[[ DATA UNDER STUDY open ]]
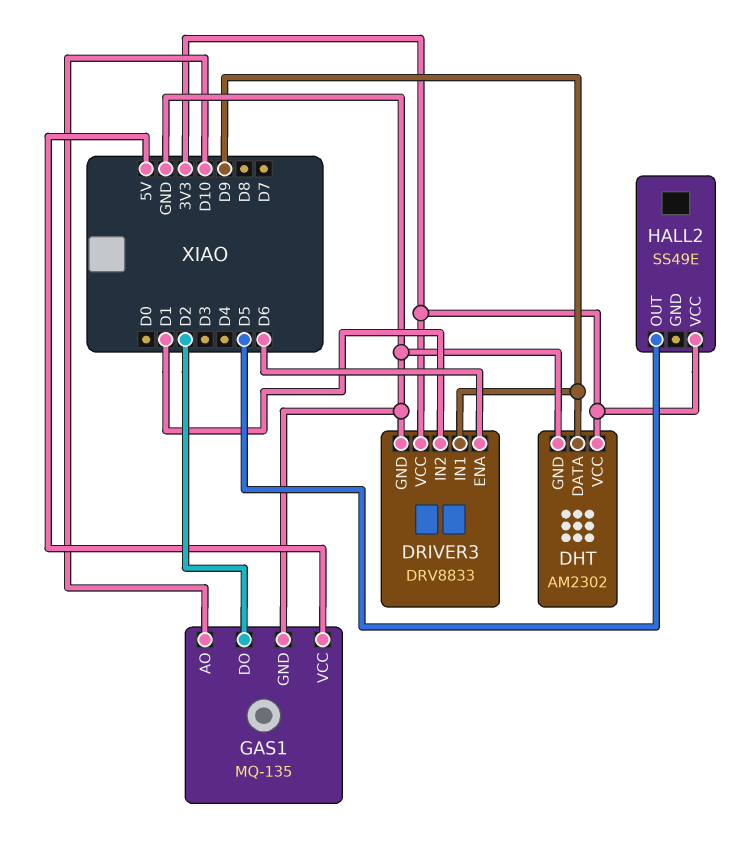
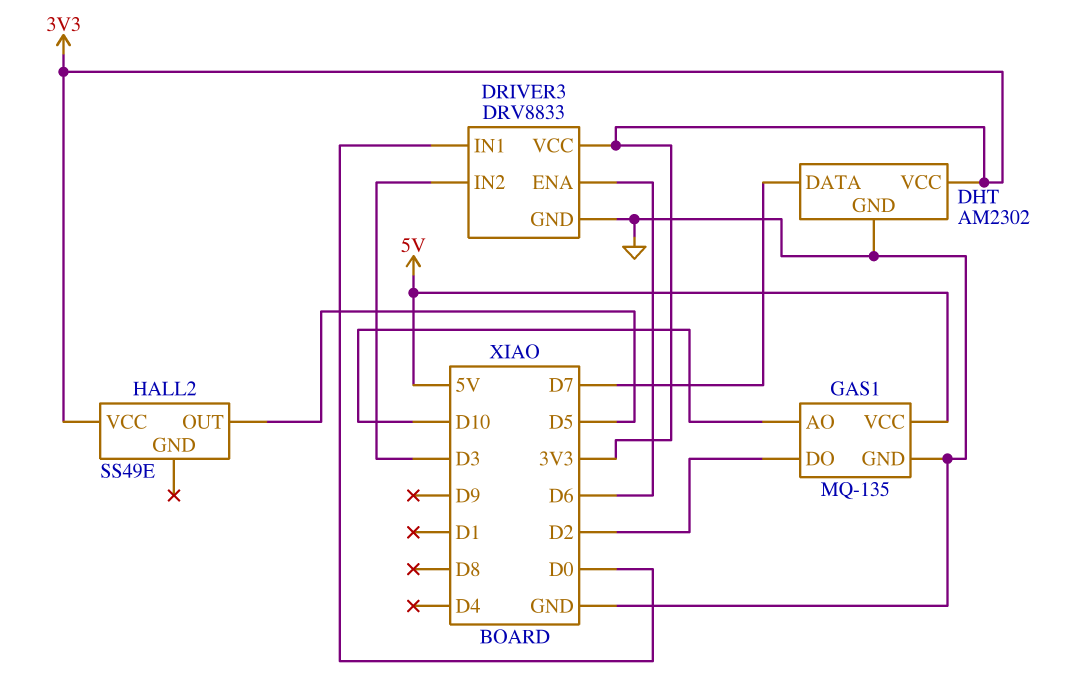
DHT pin DATA: D9 -> D7
DRIVER3 pin IN1: D9 -> D0
DRIVER3 pin IN2: D1 -> D3

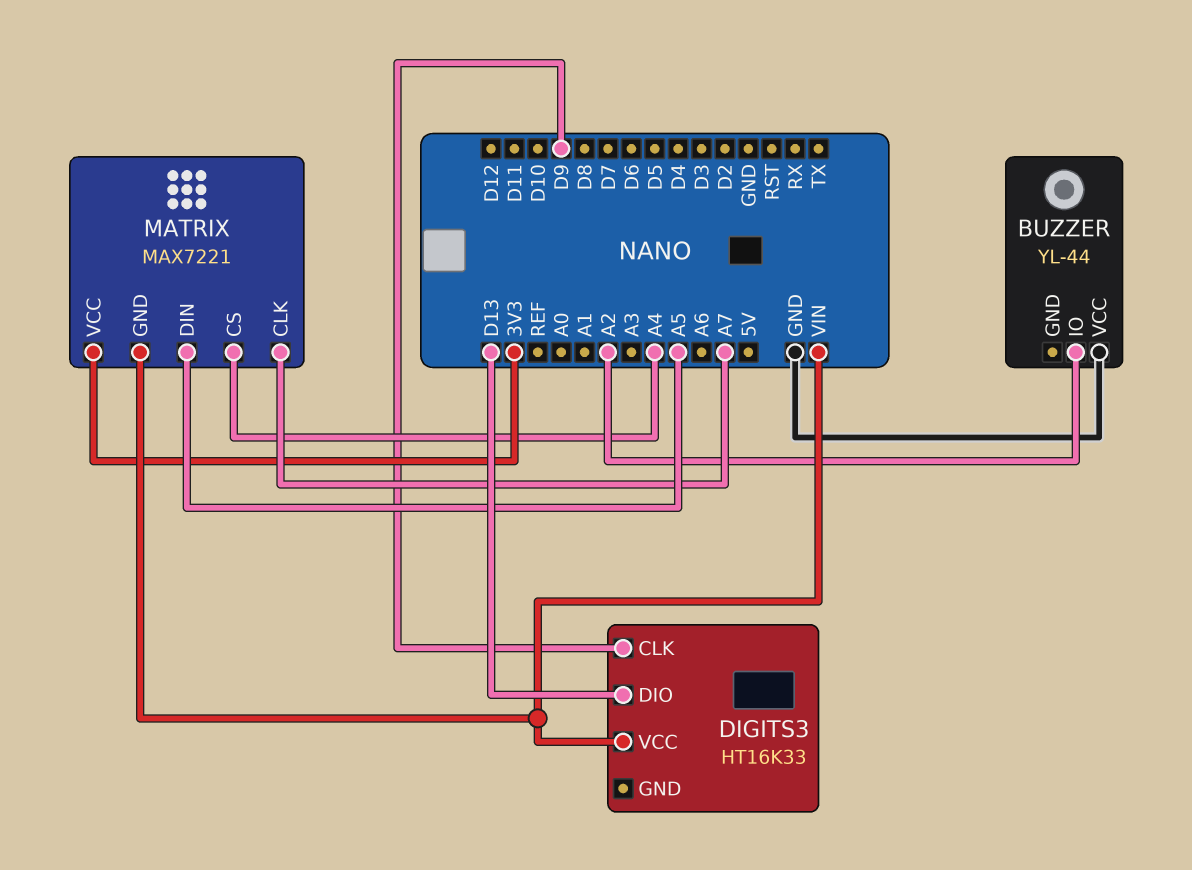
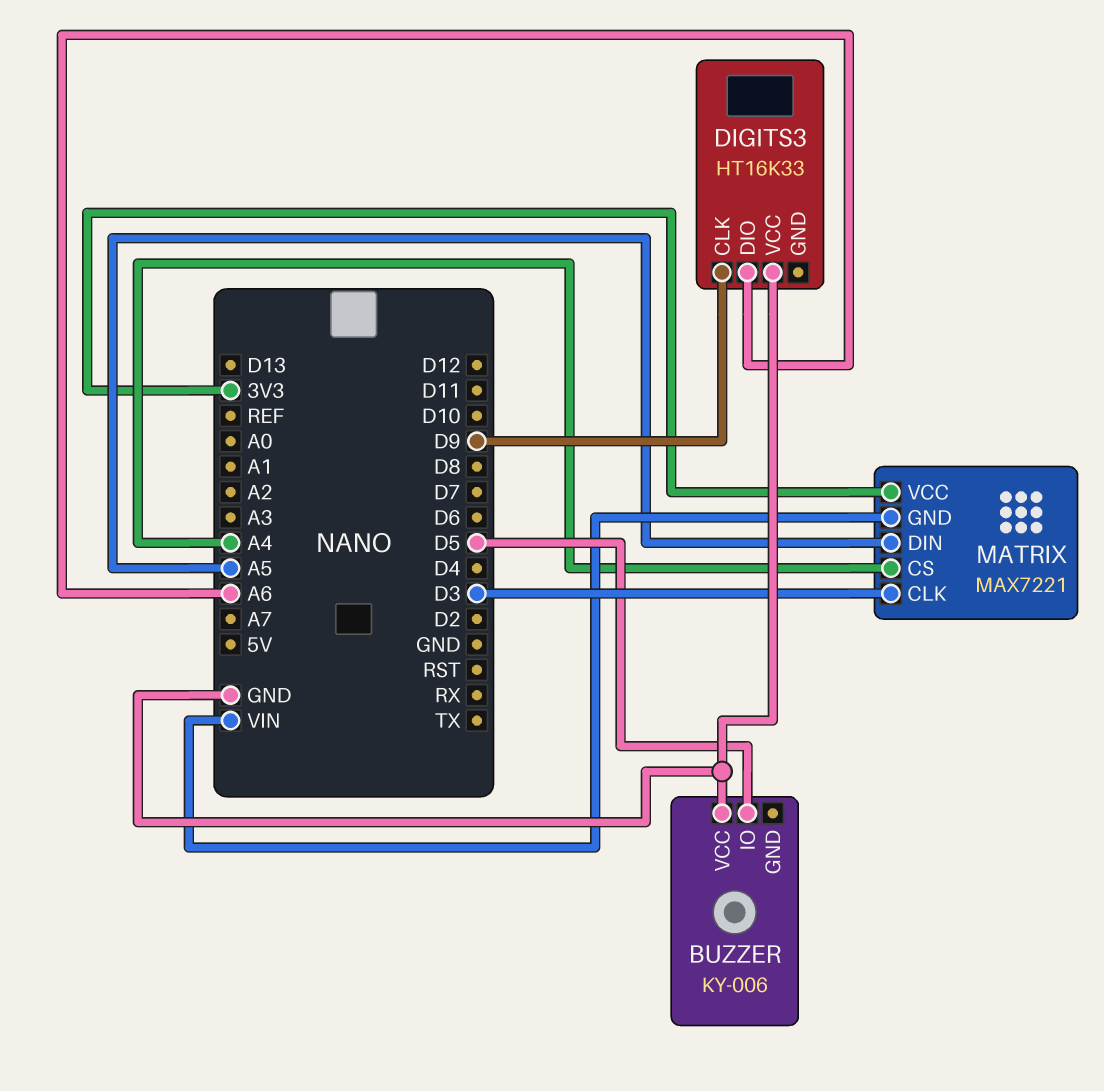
BUZZER: YL-44 -> KY-006
BUZZER pin IO: A2 -> D5
DIGITS3 pin DIO: D13 -> A6
DIGITS3 pin VCC: VIN -> GND
MATRIX pin CLK: A7 -> D3

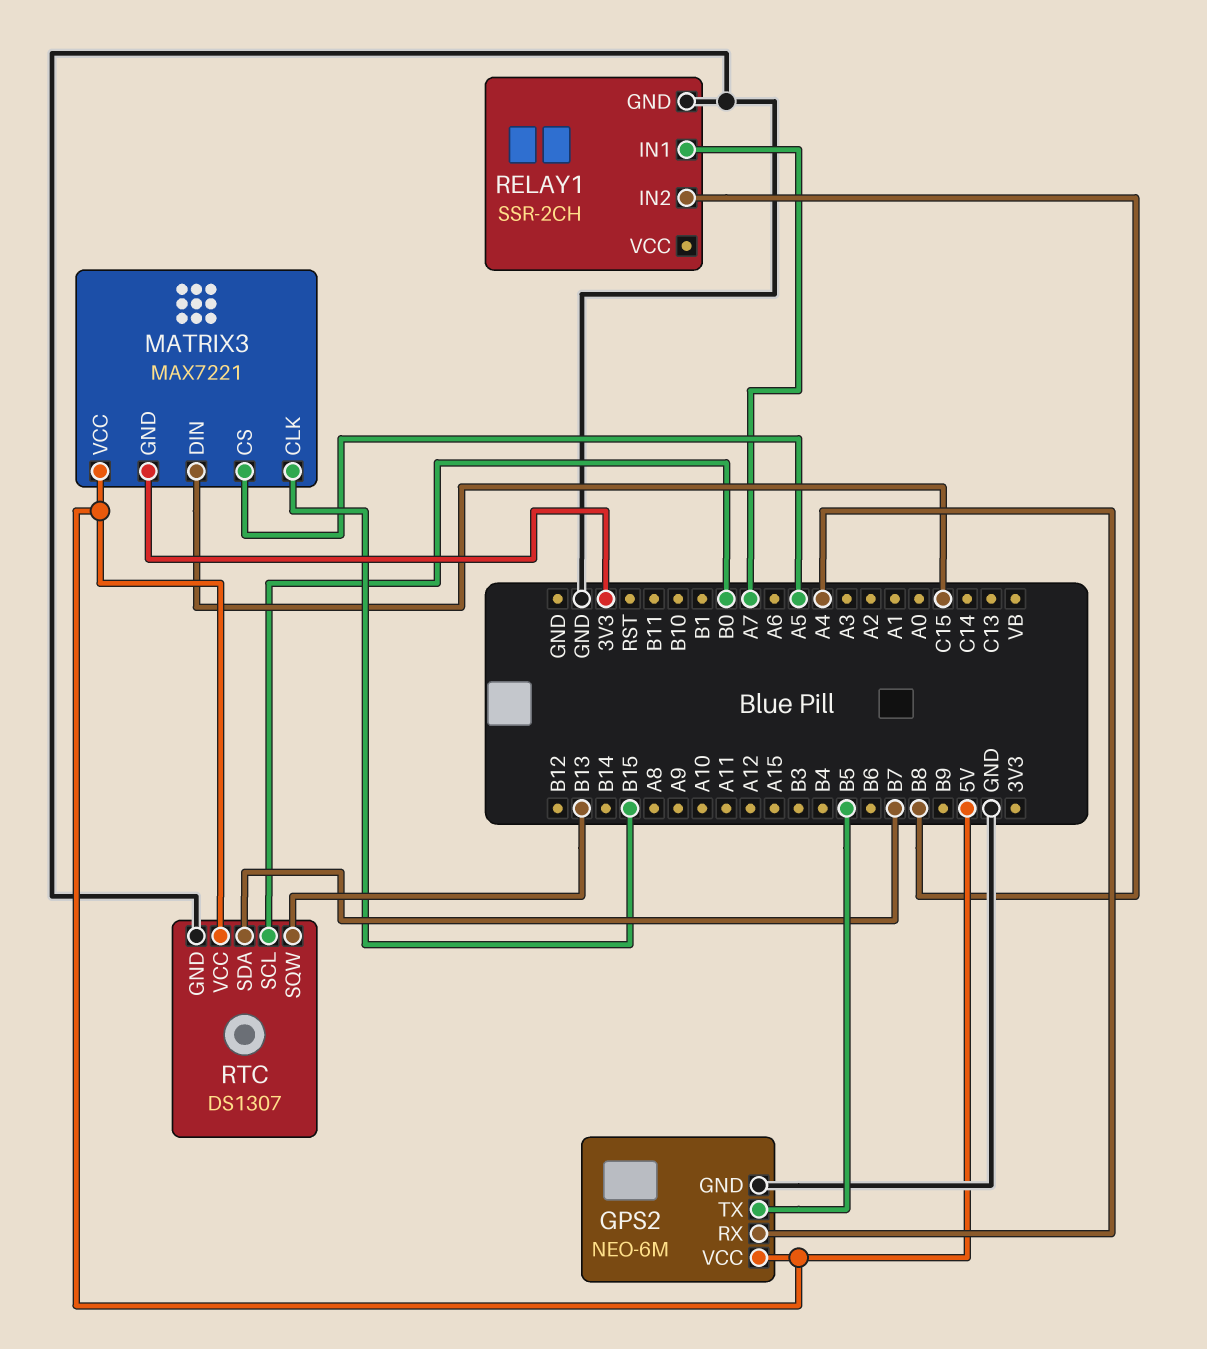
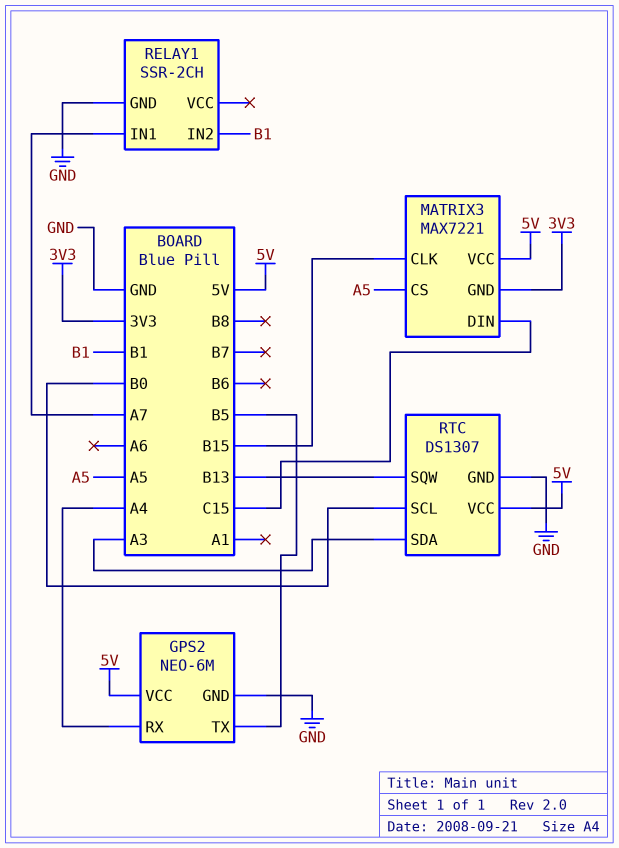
RELAY1 pin IN2: B8 -> B1
RTC pin SDA: B7 -> A3

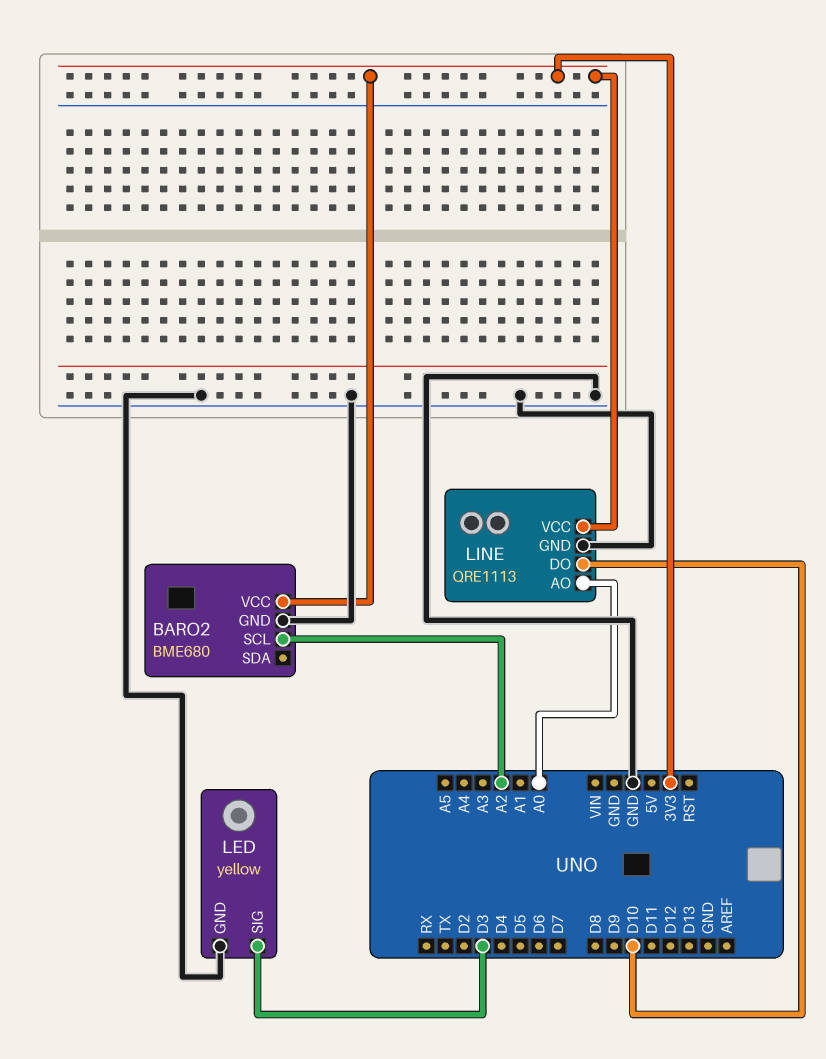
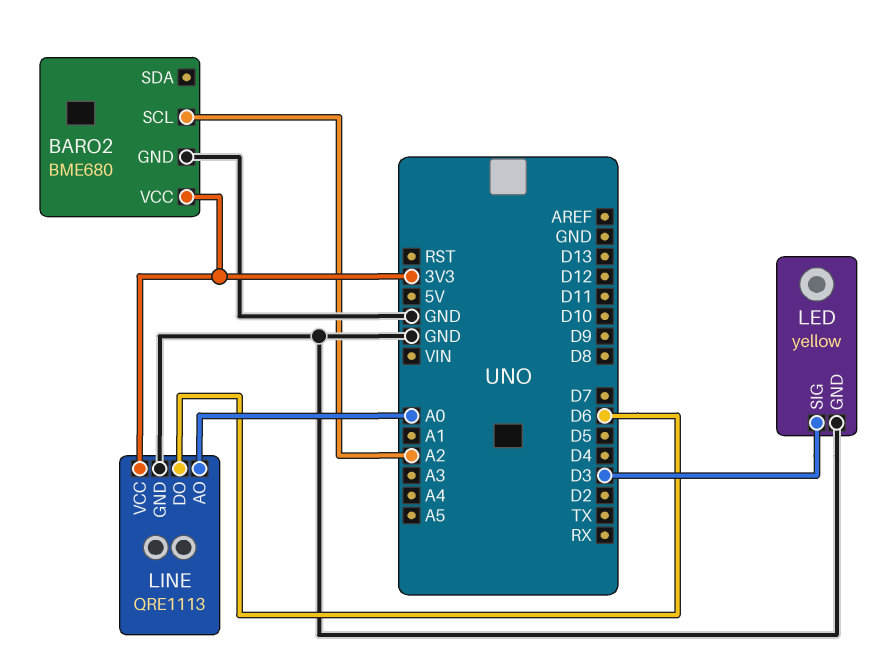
LINE pin DO: D10 -> D6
[[ DATA UNDER STUDY closed ]]
### TASK INSTRUCTIONS
The records must come back exactly, with their pictures removed.

### EXERCISE SOLUTION
DHT pin DATA: D9 -> D7
DRIVER3 pin IN1: D9 -> D0
DRIVER3 pin IN2: D1 -> D3

BUZZER: YL-44 -> KY-006
BUZZER pin IO: A2 -> D5
DIGITS3 pin DIO: D13 -> A6
DIGITS3 pin VCC: VIN -> GND
MATRIX pin CLK: A7 -> D3

RELAY1 pin IN2: B8 -> B1
RTC pin SDA: B7 -> A3

LINE pin DO: D10 -> D6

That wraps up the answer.